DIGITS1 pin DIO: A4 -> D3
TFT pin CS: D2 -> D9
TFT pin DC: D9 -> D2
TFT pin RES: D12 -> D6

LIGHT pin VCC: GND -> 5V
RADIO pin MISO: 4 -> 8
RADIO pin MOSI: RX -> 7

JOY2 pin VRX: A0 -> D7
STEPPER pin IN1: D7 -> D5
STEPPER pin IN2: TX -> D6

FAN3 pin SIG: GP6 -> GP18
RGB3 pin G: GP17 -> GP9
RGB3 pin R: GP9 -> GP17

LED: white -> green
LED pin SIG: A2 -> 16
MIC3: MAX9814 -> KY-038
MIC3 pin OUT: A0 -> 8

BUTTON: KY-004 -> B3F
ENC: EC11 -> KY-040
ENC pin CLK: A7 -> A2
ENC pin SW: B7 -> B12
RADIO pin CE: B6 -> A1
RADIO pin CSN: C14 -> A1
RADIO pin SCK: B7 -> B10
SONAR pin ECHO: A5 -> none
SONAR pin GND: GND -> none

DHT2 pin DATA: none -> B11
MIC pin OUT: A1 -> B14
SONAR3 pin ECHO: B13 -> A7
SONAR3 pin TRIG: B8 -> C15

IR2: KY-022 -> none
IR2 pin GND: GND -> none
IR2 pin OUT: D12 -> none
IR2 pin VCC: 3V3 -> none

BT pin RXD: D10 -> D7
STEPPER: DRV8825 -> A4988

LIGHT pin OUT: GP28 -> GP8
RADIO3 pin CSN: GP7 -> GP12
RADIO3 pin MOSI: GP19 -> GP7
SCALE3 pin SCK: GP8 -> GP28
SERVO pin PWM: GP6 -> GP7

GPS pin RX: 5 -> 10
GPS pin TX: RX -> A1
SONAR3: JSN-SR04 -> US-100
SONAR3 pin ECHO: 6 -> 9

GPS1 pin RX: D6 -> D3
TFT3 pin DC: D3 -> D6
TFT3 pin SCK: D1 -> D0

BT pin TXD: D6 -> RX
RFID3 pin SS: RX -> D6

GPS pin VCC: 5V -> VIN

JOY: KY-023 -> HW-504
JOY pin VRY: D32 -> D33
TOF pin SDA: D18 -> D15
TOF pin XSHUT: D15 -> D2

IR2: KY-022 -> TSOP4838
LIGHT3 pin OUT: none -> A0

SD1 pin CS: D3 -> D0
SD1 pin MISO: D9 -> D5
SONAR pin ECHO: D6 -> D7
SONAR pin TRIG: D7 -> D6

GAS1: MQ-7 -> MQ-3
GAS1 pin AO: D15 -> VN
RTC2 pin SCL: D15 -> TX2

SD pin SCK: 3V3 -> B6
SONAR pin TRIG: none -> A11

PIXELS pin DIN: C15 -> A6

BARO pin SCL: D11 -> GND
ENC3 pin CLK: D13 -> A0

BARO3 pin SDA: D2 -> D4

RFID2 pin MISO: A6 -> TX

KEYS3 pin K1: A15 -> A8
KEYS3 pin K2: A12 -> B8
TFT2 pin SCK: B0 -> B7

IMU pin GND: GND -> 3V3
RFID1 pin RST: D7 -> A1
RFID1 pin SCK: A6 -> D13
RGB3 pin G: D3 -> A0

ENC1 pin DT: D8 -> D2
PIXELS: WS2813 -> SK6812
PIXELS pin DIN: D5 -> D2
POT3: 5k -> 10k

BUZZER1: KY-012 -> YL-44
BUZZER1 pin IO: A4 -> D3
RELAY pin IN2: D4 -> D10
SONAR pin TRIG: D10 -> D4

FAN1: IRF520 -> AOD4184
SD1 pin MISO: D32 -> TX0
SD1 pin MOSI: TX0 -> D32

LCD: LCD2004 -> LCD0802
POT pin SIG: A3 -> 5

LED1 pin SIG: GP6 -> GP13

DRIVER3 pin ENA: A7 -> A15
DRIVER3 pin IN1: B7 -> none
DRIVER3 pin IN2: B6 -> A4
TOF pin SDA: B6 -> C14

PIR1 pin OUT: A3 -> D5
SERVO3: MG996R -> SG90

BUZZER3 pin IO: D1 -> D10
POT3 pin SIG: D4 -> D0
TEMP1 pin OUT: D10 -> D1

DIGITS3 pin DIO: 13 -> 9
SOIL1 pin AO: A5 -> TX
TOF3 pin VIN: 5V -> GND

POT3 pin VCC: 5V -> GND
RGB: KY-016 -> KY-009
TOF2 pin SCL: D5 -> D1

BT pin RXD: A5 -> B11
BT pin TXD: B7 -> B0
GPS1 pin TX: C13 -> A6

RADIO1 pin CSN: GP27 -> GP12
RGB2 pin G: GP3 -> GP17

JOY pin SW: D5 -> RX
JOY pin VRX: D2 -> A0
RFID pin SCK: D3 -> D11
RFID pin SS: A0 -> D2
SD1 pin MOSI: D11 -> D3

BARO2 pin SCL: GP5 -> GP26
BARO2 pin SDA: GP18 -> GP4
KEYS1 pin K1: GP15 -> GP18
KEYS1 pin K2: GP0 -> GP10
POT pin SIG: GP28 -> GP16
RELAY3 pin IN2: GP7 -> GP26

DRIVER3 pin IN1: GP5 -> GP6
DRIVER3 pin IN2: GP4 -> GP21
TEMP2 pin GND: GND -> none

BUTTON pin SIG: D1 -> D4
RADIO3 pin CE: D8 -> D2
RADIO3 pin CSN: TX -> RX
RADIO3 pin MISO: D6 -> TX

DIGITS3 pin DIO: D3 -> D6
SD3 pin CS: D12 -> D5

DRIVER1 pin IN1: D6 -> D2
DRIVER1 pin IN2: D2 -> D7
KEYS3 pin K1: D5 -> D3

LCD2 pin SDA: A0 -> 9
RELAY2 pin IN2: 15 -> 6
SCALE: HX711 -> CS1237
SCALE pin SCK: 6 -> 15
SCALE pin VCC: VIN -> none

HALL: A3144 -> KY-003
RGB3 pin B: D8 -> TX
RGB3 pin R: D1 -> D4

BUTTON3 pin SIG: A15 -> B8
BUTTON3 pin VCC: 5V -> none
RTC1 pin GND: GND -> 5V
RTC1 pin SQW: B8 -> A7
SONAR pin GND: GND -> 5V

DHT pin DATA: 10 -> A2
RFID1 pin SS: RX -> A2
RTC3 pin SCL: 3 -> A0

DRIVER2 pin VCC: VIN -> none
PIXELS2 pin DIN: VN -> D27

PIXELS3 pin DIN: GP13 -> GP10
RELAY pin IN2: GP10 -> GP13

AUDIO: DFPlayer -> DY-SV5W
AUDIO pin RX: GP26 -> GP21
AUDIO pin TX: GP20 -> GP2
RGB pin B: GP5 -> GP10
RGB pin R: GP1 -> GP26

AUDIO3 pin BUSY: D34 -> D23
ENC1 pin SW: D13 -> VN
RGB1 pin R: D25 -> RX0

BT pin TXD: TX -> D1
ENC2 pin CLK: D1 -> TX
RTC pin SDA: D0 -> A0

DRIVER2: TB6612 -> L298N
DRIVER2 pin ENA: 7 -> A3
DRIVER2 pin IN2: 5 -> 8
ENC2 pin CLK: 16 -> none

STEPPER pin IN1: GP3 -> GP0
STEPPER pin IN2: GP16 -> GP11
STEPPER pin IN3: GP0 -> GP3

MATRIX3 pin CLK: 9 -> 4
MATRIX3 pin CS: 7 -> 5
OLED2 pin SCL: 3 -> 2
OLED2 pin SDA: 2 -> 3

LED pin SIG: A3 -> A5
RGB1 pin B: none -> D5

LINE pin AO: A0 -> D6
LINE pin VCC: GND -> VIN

> Directions for this task
Reproduce all the records shown above, unchanged.

> Task answer
DIGITS1 pin DIO: A4 -> D3
TFT pin CS: D2 -> D9
TFT pin DC: D9 -> D2
TFT pin RES: D12 -> D6

LIGHT pin VCC: GND -> 5V
RADIO pin MISO: 4 -> 8
RADIO pin MOSI: RX -> 7

JOY2 pin VRX: A0 -> D7
STEPPER pin IN1: D7 -> D5
STEPPER pin IN2: TX -> D6

FAN3 pin SIG: GP6 -> GP18
RGB3 pin G: GP17 -> GP9
RGB3 pin R: GP9 -> GP17

LED: white -> green
LED pin SIG: A2 -> 16
MIC3: MAX9814 -> KY-038
MIC3 pin OUT: A0 -> 8

BUTTON: KY-004 -> B3F
ENC: EC11 -> KY-040
ENC pin CLK: A7 -> A2
ENC pin SW: B7 -> B12
RADIO pin CE: B6 -> A1
RADIO pin CSN: C14 -> A1
RADIO pin SCK: B7 -> B10
SONAR pin ECHO: A5 -> none
SONAR pin GND: GND -> none

DHT2 pin DATA: none -> B11
MIC pin OUT: A1 -> B14
SONAR3 pin ECHO: B13 -> A7
SONAR3 pin TRIG: B8 -> C15

IR2: KY-022 -> none
IR2 pin GND: GND -> none
IR2 pin OUT: D12 -> none
IR2 pin VCC: 3V3 -> none

BT pin RXD: D10 -> D7
STEPPER: DRV8825 -> A4988

LIGHT pin OUT: GP28 -> GP8
RADIO3 pin CSN: GP7 -> GP12
RADIO3 pin MOSI: GP19 -> GP7
SCALE3 pin SCK: GP8 -> GP28
SERVO pin PWM: GP6 -> GP7

GPS pin RX: 5 -> 10
GPS pin TX: RX -> A1
SONAR3: JSN-SR04 -> US-100
SONAR3 pin ECHO: 6 -> 9

GPS1 pin RX: D6 -> D3
TFT3 pin DC: D3 -> D6
TFT3 pin SCK: D1 -> D0

BT pin TXD: D6 -> RX
RFID3 pin SS: RX -> D6

GPS pin VCC: 5V -> VIN

JOY: KY-023 -> HW-504
JOY pin VRY: D32 -> D33
TOF pin SDA: D18 -> D15
TOF pin XSHUT: D15 -> D2

IR2: KY-022 -> TSOP4838
LIGHT3 pin OUT: none -> A0

SD1 pin CS: D3 -> D0
SD1 pin MISO: D9 -> D5
SONAR pin ECHO: D6 -> D7
SONAR pin TRIG: D7 -> D6

GAS1: MQ-7 -> MQ-3
GAS1 pin AO: D15 -> VN
RTC2 pin SCL: D15 -> TX2

SD pin SCK: 3V3 -> B6
SONAR pin TRIG: none -> A11

PIXELS pin DIN: C15 -> A6

BARO pin SCL: D11 -> GND
ENC3 pin CLK: D13 -> A0

BARO3 pin SDA: D2 -> D4

RFID2 pin MISO: A6 -> TX

KEYS3 pin K1: A15 -> A8
KEYS3 pin K2: A12 -> B8
TFT2 pin SCK: B0 -> B7

IMU pin GND: GND -> 3V3
RFID1 pin RST: D7 -> A1
RFID1 pin SCK: A6 -> D13
RGB3 pin G: D3 -> A0

ENC1 pin DT: D8 -> D2
PIXELS: WS2813 -> SK6812
PIXELS pin DIN: D5 -> D2
POT3: 5k -> 10k

BUZZER1: KY-012 -> YL-44
BUZZER1 pin IO: A4 -> D3
RELAY pin IN2: D4 -> D10
SONAR pin TRIG: D10 -> D4

FAN1: IRF520 -> AOD4184
SD1 pin MISO: D32 -> TX0
SD1 pin MOSI: TX0 -> D32

LCD: LCD2004 -> LCD0802
POT pin SIG: A3 -> 5

LED1 pin SIG: GP6 -> GP13

DRIVER3 pin ENA: A7 -> A15
DRIVER3 pin IN1: B7 -> none
DRIVER3 pin IN2: B6 -> A4
TOF pin SDA: B6 -> C14

PIR1 pin OUT: A3 -> D5
SERVO3: MG996R -> SG90

BUZZER3 pin IO: D1 -> D10
POT3 pin SIG: D4 -> D0
TEMP1 pin OUT: D10 -> D1

DIGITS3 pin DIO: 13 -> 9
SOIL1 pin AO: A5 -> TX
TOF3 pin VIN: 5V -> GND

POT3 pin VCC: 5V -> GND
RGB: KY-016 -> KY-009
TOF2 pin SCL: D5 -> D1

BT pin RXD: A5 -> B11
BT pin TXD: B7 -> B0
GPS1 pin TX: C13 -> A6

RADIO1 pin CSN: GP27 -> GP12
RGB2 pin G: GP3 -> GP17

JOY pin SW: D5 -> RX
JOY pin VRX: D2 -> A0
RFID pin SCK: D3 -> D11
RFID pin SS: A0 -> D2
SD1 pin MOSI: D11 -> D3

BARO2 pin SCL: GP5 -> GP26
BARO2 pin SDA: GP18 -> GP4
KEYS1 pin K1: GP15 -> GP18
KEYS1 pin K2: GP0 -> GP10
POT pin SIG: GP28 -> GP16
RELAY3 pin IN2: GP7 -> GP26

DRIVER3 pin IN1: GP5 -> GP6
DRIVER3 pin IN2: GP4 -> GP21
TEMP2 pin GND: GND -> none

BUTTON pin SIG: D1 -> D4
RADIO3 pin CE: D8 -> D2
RADIO3 pin CSN: TX -> RX
RADIO3 pin MISO: D6 -> TX

DIGITS3 pin DIO: D3 -> D6
SD3 pin CS: D12 -> D5

DRIVER1 pin IN1: D6 -> D2
DRIVER1 pin IN2: D2 -> D7
KEYS3 pin K1: D5 -> D3

LCD2 pin SDA: A0 -> 9
RELAY2 pin IN2: 15 -> 6
SCALE: HX711 -> CS1237
SCALE pin SCK: 6 -> 15
SCALE pin VCC: VIN -> none

HALL: A3144 -> KY-003
RGB3 pin B: D8 -> TX
RGB3 pin R: D1 -> D4

BUTTON3 pin SIG: A15 -> B8
BUTTON3 pin VCC: 5V -> none
RTC1 pin GND: GND -> 5V
RTC1 pin SQW: B8 -> A7
SONAR pin GND: GND -> 5V

DHT pin DATA: 10 -> A2
RFID1 pin SS: RX -> A2
RTC3 pin SCL: 3 -> A0

DRIVER2 pin VCC: VIN -> none
PIXELS2 pin DIN: VN -> D27

PIXELS3 pin DIN: GP13 -> GP10
RELAY pin IN2: GP10 -> GP13

AUDIO: DFPlayer -> DY-SV5W
AUDIO pin RX: GP26 -> GP21
AUDIO pin TX: GP20 -> GP2
RGB pin B: GP5 -> GP10
RGB pin R: GP1 -> GP26

AUDIO3 pin BUSY: D34 -> D23
ENC1 pin SW: D13 -> VN
RGB1 pin R: D25 -> RX0

BT pin TXD: TX -> D1
ENC2 pin CLK: D1 -> TX
RTC pin SDA: D0 -> A0

DRIVER2: TB6612 -> L298N
DRIVER2 pin ENA: 7 -> A3
DRIVER2 pin IN2: 5 -> 8
ENC2 pin CLK: 16 -> none

STEPPER pin IN1: GP3 -> GP0
STEPPER pin IN2: GP16 -> GP11
STEPPER pin IN3: GP0 -> GP3

MATRIX3 pin CLK: 9 -> 4
MATRIX3 pin CS: 7 -> 5
OLED2 pin SCL: 3 -> 2
OLED2 pin SDA: 2 -> 3

LED pin SIG: A3 -> A5
RGB1 pin B: none -> D5

LINE pin AO: A0 -> D6
LINE pin VCC: GND -> VIN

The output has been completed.